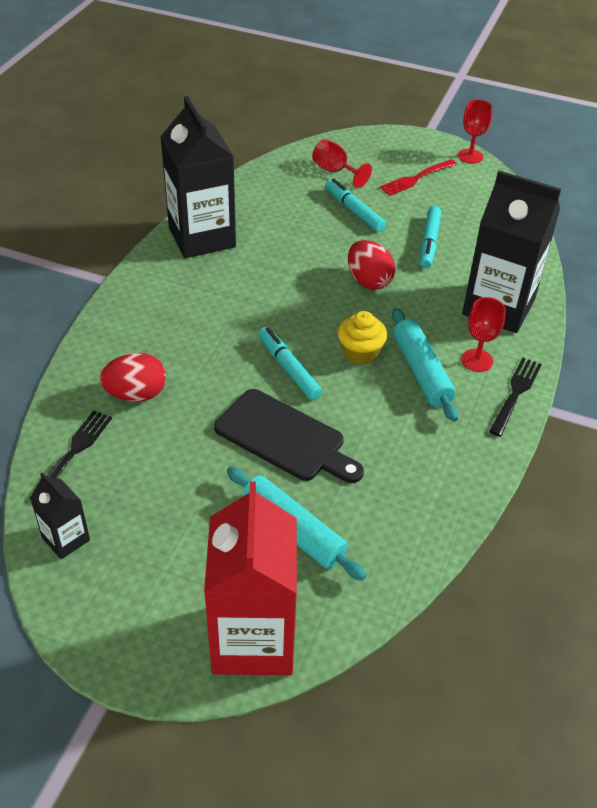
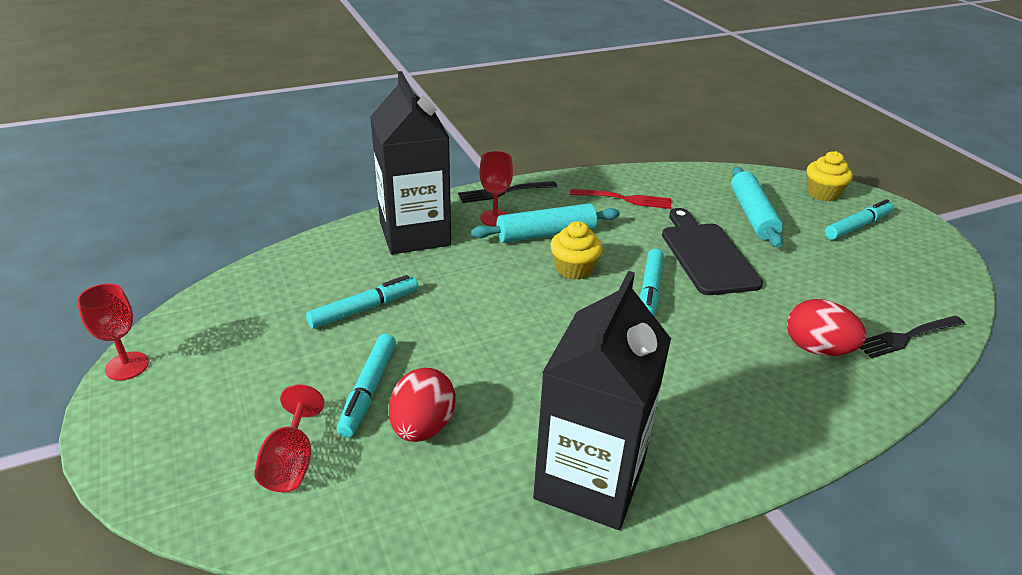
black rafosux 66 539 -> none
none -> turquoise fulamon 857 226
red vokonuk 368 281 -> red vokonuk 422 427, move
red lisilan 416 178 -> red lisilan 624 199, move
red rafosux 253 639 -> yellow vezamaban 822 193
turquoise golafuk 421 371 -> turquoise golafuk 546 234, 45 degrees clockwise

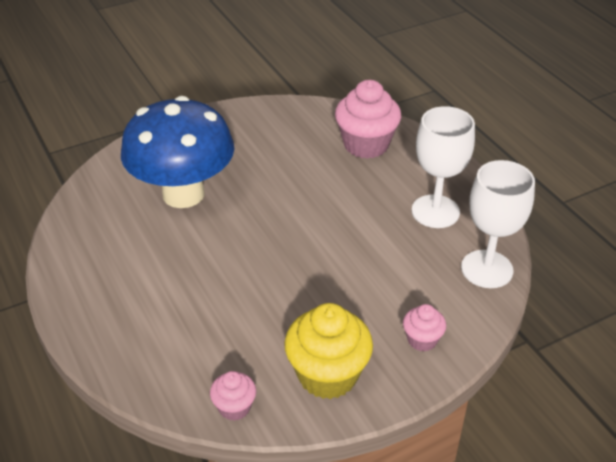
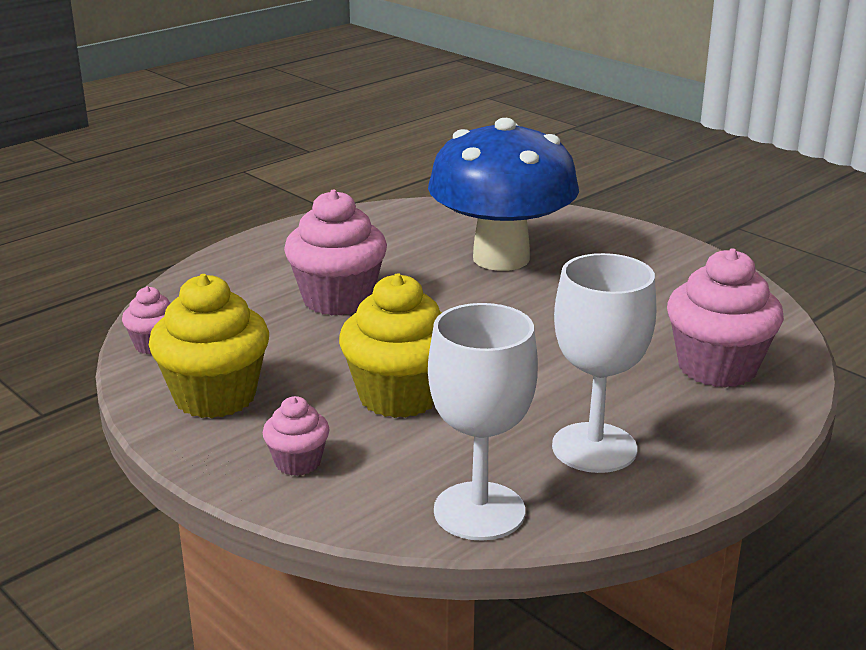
none -> pink vezamaban 338 299
none -> yellow vezamaban 399 396

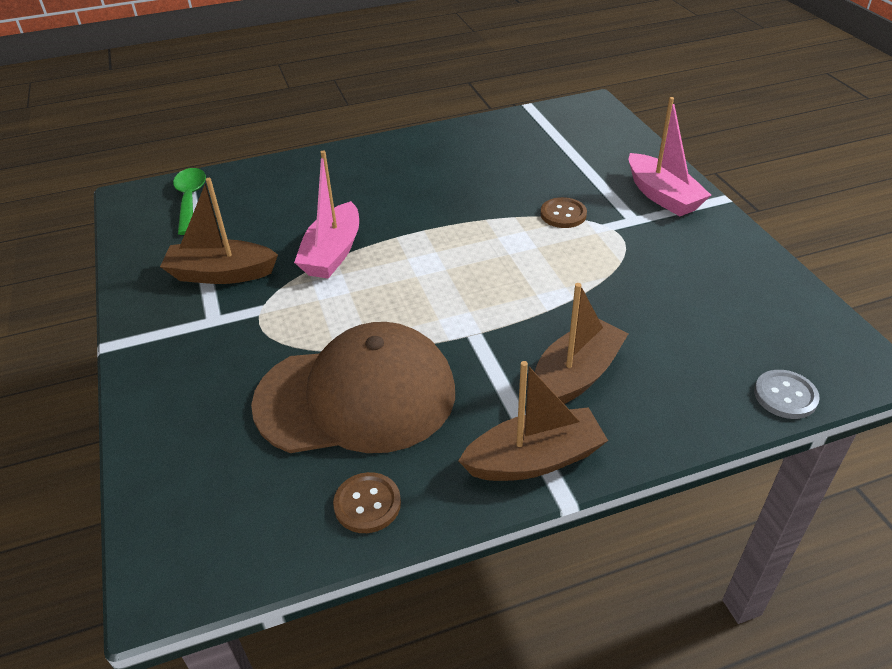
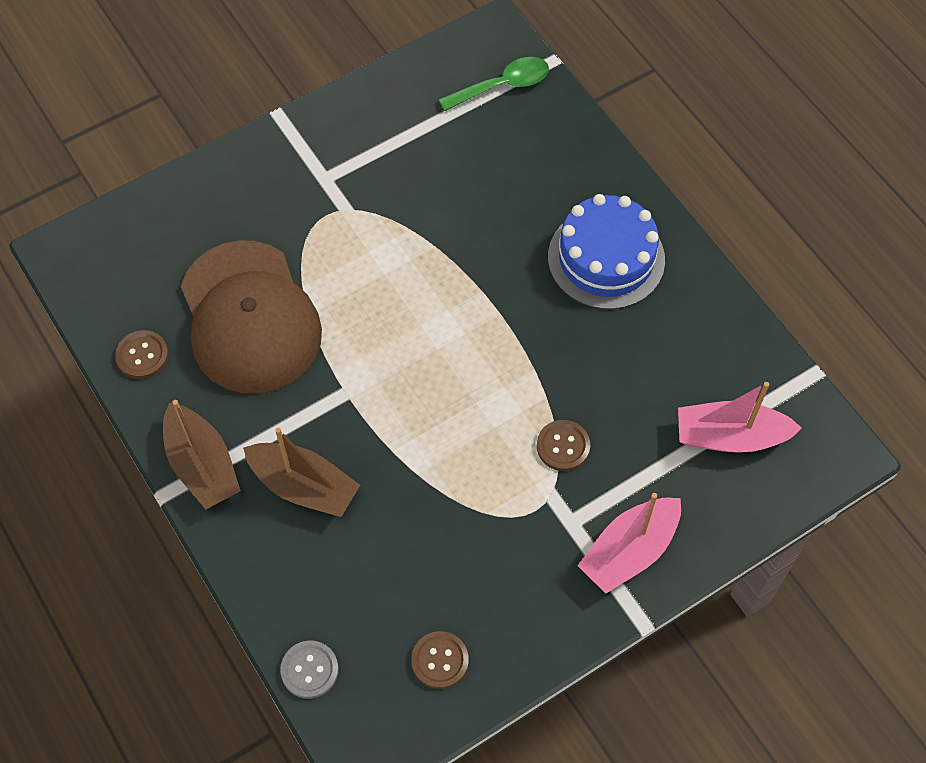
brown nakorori 221 274 -> none
none -> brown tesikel 440 660
none -> blue dakafil 606 258
pink nakorori 333 253 -> pink nakorori 730 437, move

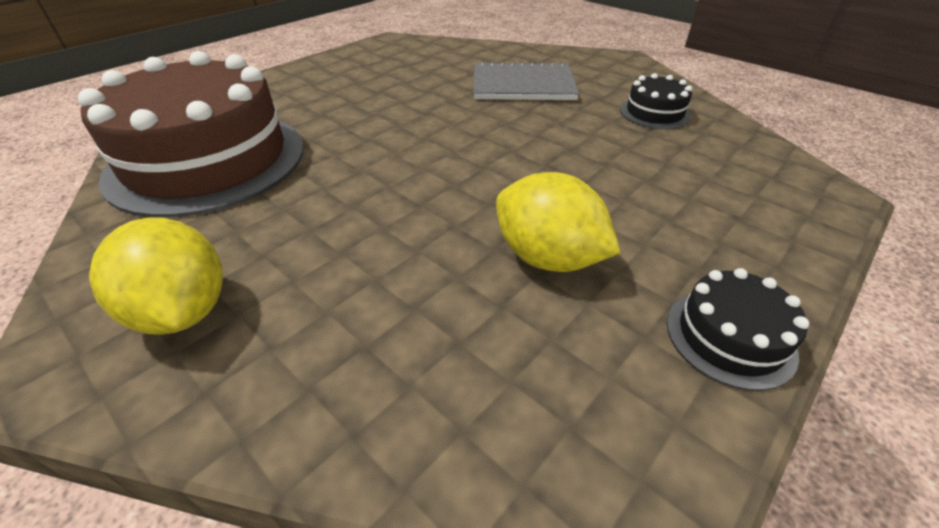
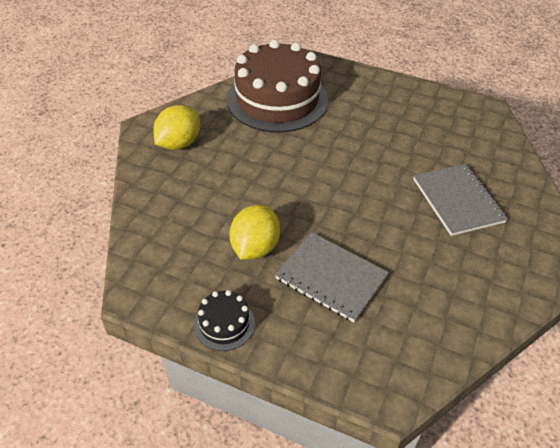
black dakafil 654 113 -> none
none -> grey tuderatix 331 277

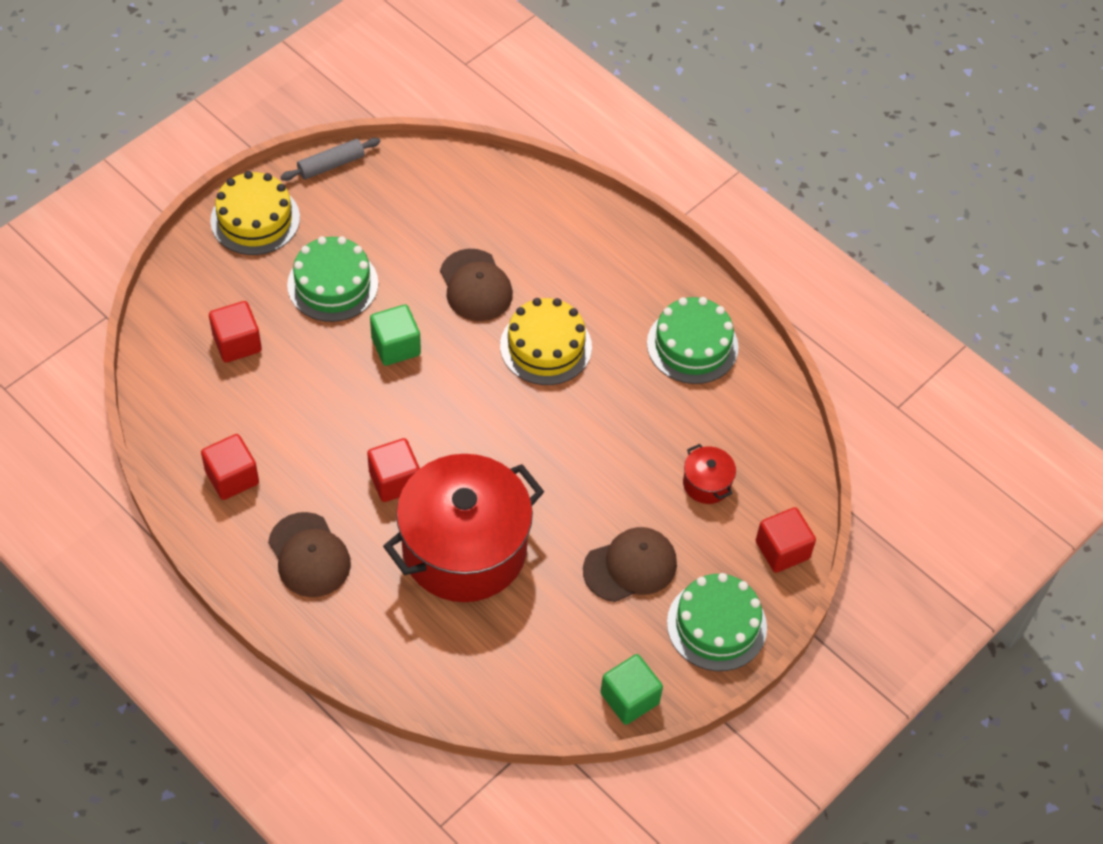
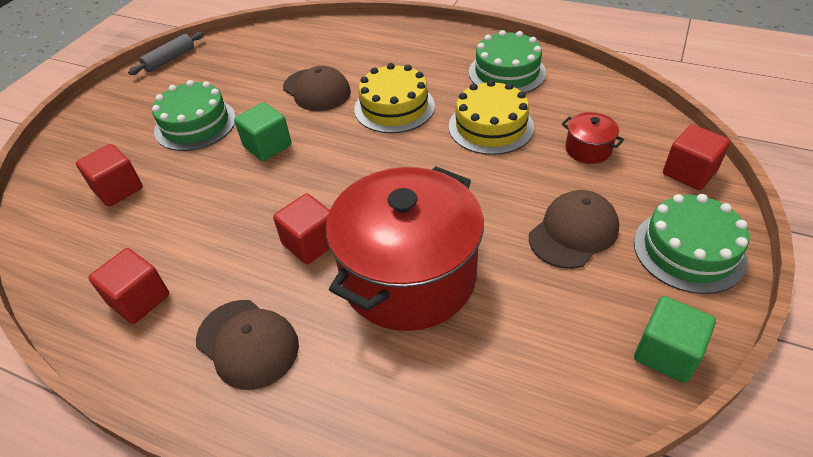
yellow dakafil 255 219 -> yellow dakafil 490 126, move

YOUR ASSIGNMENT: Return the full set of lines above word for word and with no pictures.

YOUR RESPONSE:
black rafosux 66 539 -> none
none -> turquoise fulamon 857 226
red vokonuk 368 281 -> red vokonuk 422 427, move
red lisilan 416 178 -> red lisilan 624 199, move
red rafosux 253 639 -> yellow vezamaban 822 193
turquoise golafuk 421 371 -> turquoise golafuk 546 234, 45 degrees clockwise

none -> pink vezamaban 338 299
none -> yellow vezamaban 399 396

brown nakorori 221 274 -> none
none -> brown tesikel 440 660
none -> blue dakafil 606 258
pink nakorori 333 253 -> pink nakorori 730 437, move

black dakafil 654 113 -> none
none -> grey tuderatix 331 277

yellow dakafil 255 219 -> yellow dakafil 490 126, move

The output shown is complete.